:: DATA RECORDS ::

Segment Open

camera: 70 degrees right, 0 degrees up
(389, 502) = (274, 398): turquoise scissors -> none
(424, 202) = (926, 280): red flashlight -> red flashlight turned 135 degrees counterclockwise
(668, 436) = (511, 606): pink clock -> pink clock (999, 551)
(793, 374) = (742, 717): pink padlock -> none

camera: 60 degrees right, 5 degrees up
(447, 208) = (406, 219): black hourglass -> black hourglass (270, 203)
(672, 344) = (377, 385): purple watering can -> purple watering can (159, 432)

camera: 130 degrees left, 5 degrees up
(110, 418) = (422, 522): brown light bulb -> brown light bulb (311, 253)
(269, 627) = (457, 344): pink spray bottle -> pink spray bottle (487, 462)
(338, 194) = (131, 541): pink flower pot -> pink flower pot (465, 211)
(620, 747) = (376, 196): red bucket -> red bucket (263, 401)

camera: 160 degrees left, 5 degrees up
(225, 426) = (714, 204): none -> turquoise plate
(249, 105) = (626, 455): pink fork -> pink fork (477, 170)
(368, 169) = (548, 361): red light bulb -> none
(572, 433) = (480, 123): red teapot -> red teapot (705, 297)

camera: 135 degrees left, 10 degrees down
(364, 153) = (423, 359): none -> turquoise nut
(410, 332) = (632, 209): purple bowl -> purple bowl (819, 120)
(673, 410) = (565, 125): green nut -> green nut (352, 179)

Segment Closed

Only lines holding the word "purple" are wanted here; copy each from the listing.

:: RESPONSE BOX ::
(672, 344) = (377, 385): purple watering can -> purple watering can (159, 432)
(410, 332) = (632, 209): purple bowl -> purple bowl (819, 120)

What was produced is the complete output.